Content starts

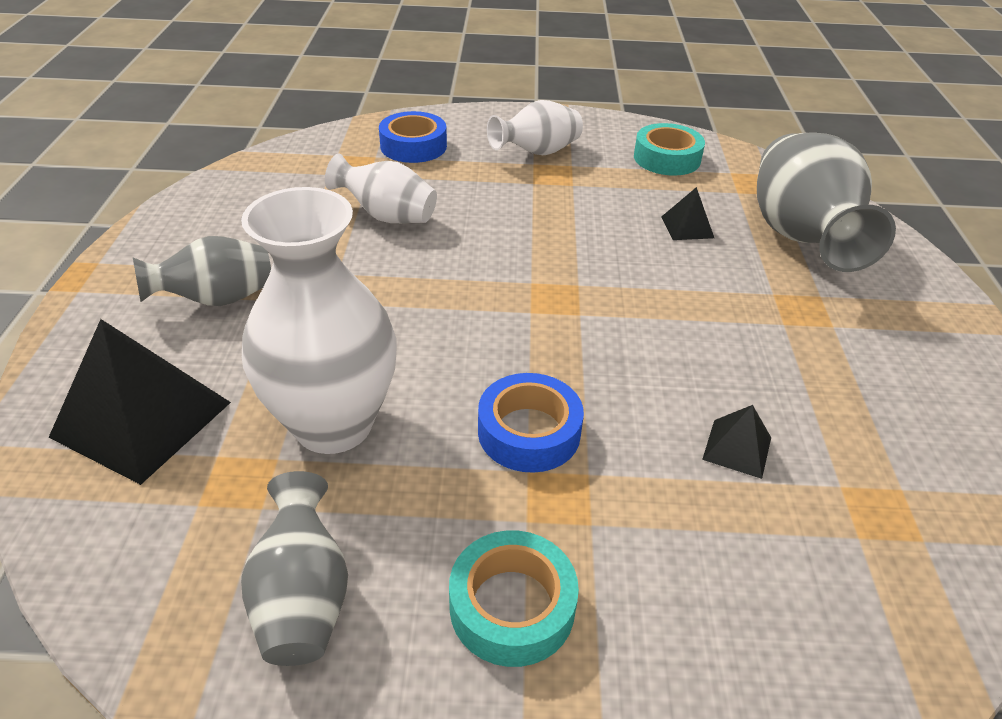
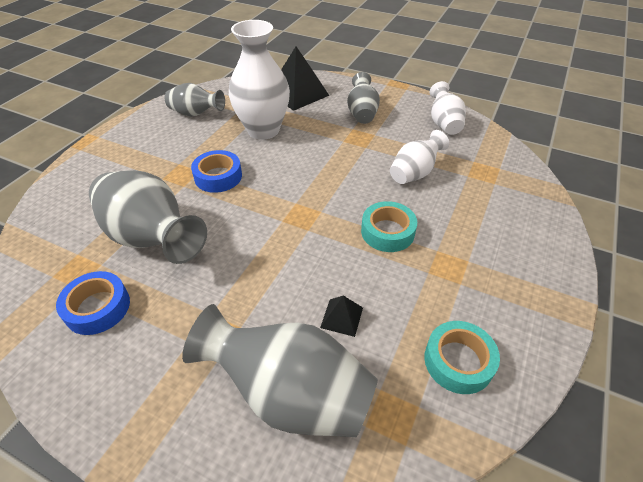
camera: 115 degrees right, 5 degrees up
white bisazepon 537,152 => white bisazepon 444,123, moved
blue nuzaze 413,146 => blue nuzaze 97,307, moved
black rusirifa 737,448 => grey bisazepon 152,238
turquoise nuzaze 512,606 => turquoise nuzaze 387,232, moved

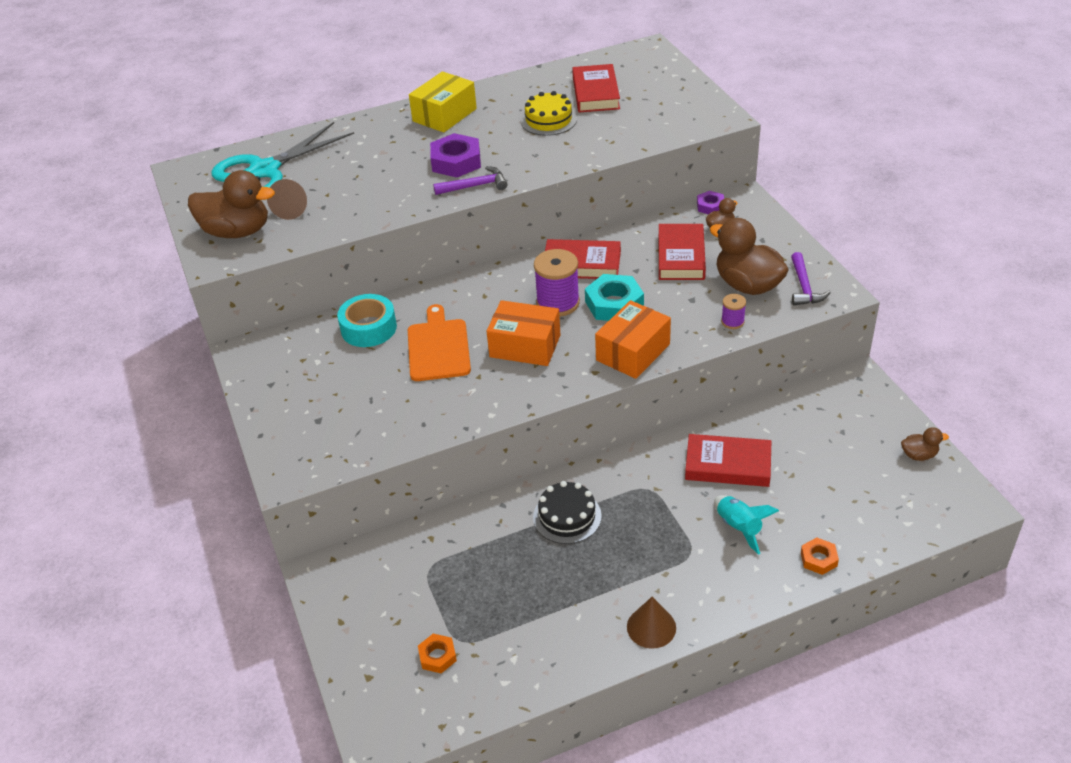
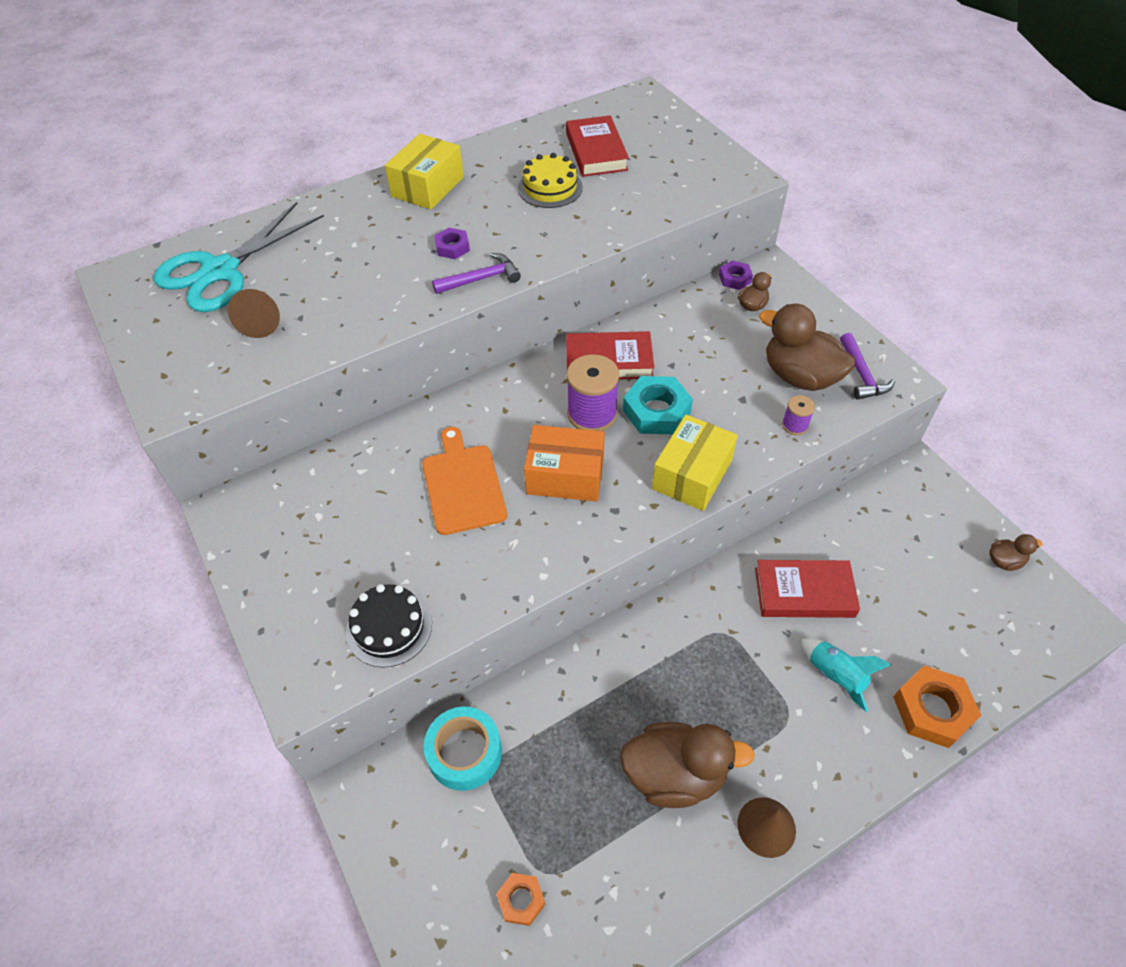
camera: 10 degrees left, 10 degrees up
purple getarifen 456,161 => purple getarifen 452,247, x0.56
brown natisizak 237,232 => brown natisizak 675,774, moved
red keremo 681,256 => nothing
turquoise nuzaze 368,328 => turquoise nuzaze 465,752, moved
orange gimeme 633,352 => yellow gimeme 692,474
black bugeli 567,516 => black bugeli 389,627, moved
orange getarifen 818,559 => orange getarifen 932,710, x1.78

Content ends

* [INSTRUCTIONS TO FOLLOW]: What lines in the entries above include the string "bisazepon"? Return each one.

* [ANSWER TO THE EXERCISE]:
white bisazepon 537,152 => white bisazepon 444,123, moved
black rusirifa 737,448 => grey bisazepon 152,238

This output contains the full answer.